● **PROBLEM STATEMENT**
Leave out the pictures and reproduce all of the data exactly.
[Start of section]
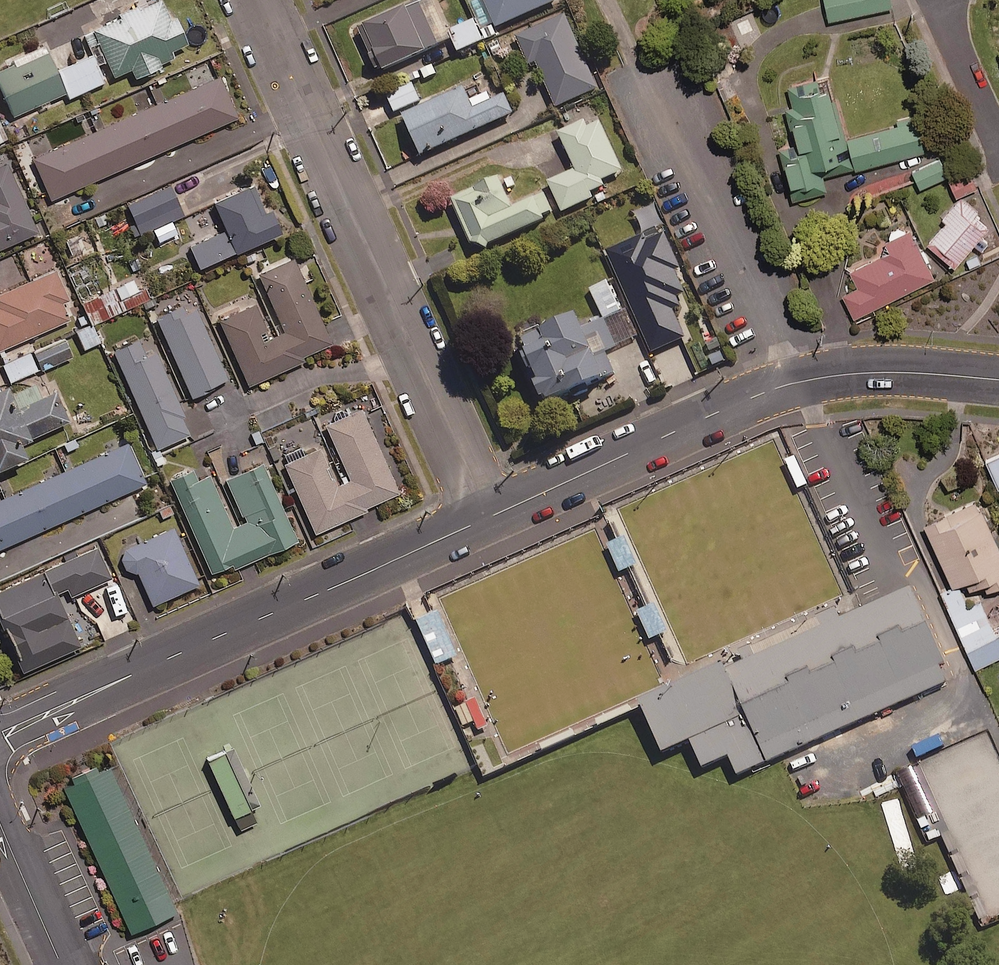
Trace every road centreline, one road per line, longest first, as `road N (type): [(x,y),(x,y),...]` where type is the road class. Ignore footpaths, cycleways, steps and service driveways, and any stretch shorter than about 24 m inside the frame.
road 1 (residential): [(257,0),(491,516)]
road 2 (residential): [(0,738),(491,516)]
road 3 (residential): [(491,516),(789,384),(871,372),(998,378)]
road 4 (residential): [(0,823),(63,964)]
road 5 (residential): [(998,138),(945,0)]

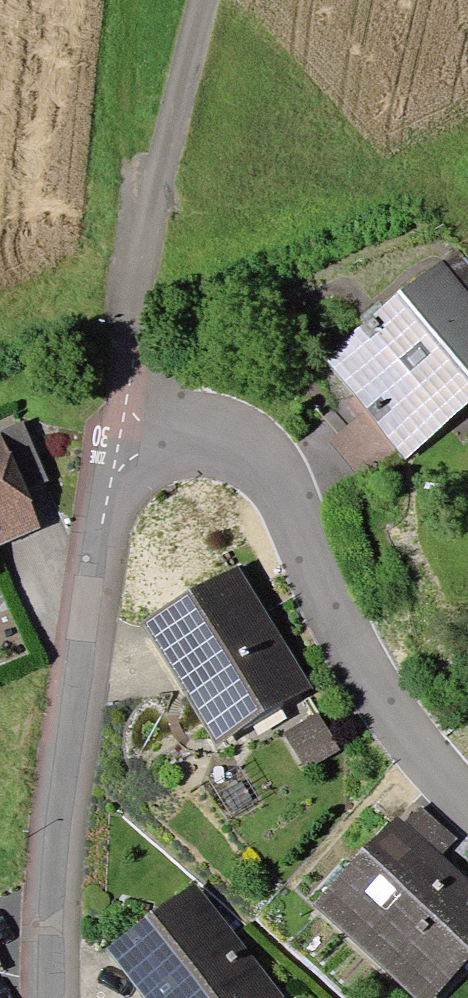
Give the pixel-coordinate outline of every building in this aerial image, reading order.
[End of section]
● **EXERCISE OUTPUT**
Trace every road centreline, one road per line, longest first, as `road N (type): [(x,y),(x,y),...]` where type is the road class. Ignore footpaths, cycleways, steps and service driveways, and any stretch shorter than about 24 m inside the frame.
road 1 (residential): [(257,0),(491,516)]
road 2 (residential): [(0,738),(491,516)]
road 3 (residential): [(491,516),(789,384),(871,372),(998,378)]
road 4 (residential): [(0,823),(63,964)]
road 5 (residential): [(998,138),(945,0)]

Give the pixel-coordinate outline of every building in this aerial image, reading order.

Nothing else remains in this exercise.